### MATERIAL PROVIDED ###

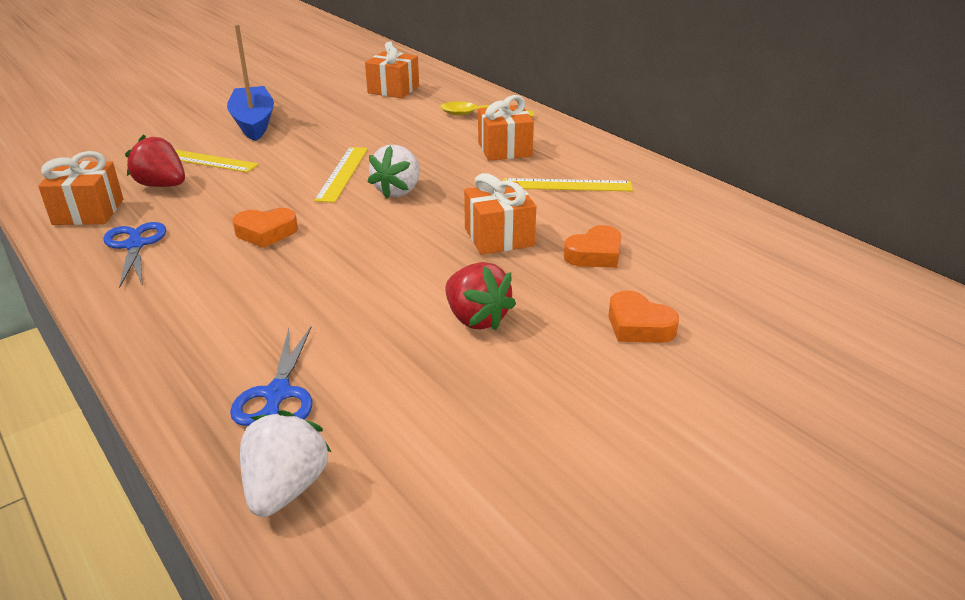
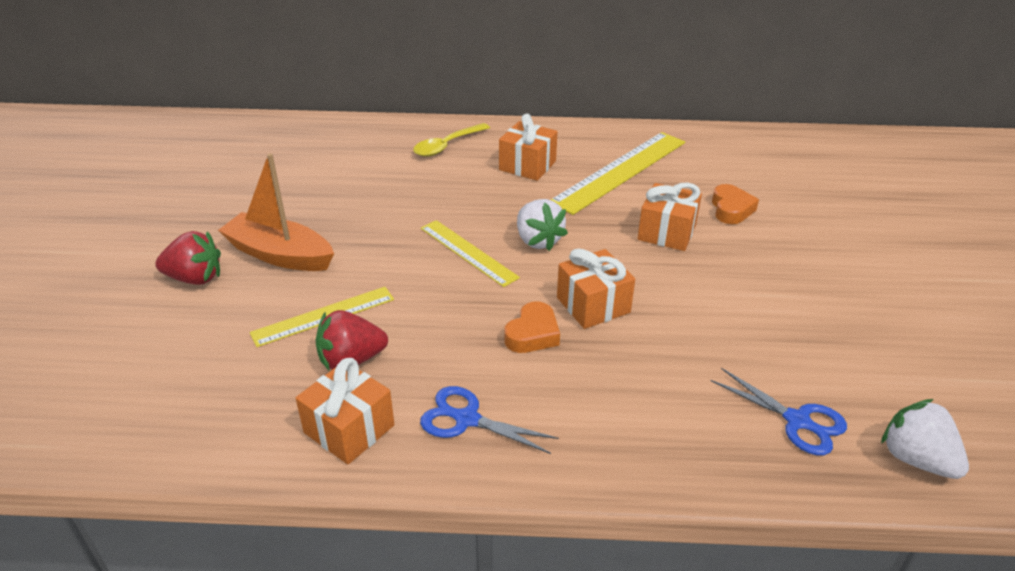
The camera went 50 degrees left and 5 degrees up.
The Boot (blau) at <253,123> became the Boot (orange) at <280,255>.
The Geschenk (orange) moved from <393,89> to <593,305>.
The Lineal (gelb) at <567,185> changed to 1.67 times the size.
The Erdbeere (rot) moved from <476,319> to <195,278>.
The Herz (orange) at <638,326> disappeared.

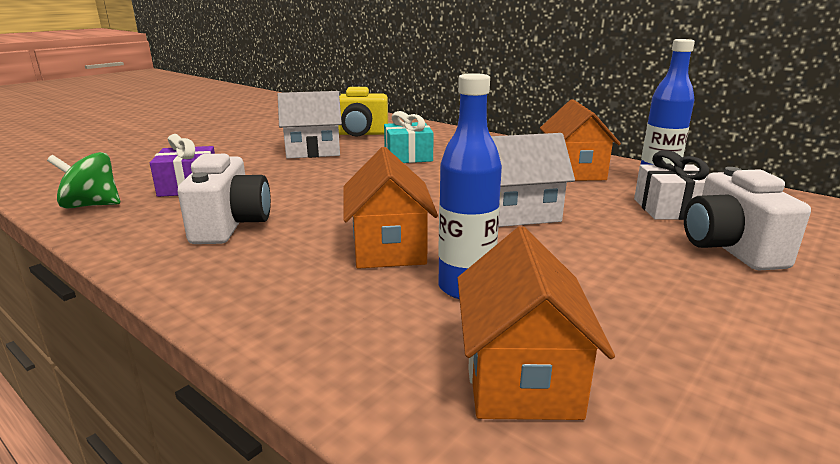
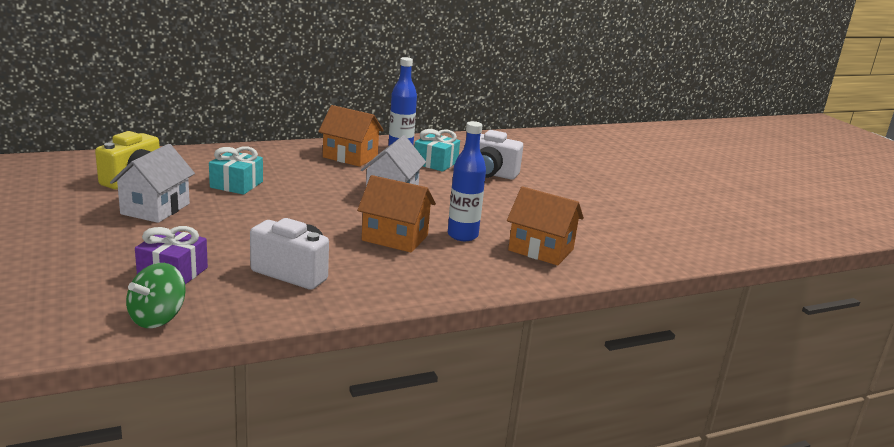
The camera went 65 degrees left and 0 degrees up.
The Geschenk (weiß) at <670,209> became the Geschenk (türkis) at <435,163>.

###

Write out the records above exactly. Begin with the first line, end with the line holding "The camera went 65", and drop the pictures.

The camera went 50 degrees left and 5 degrees up.
The Boot (blau) at <253,123> became the Boot (orange) at <280,255>.
The Geschenk (orange) moved from <393,89> to <593,305>.
The Lineal (gelb) at <567,185> changed to 1.67 times the size.
The Erdbeere (rot) moved from <476,319> to <195,278>.
The Herz (orange) at <638,326> disappeared.

The camera went 65 degrees left and 0 degrees up.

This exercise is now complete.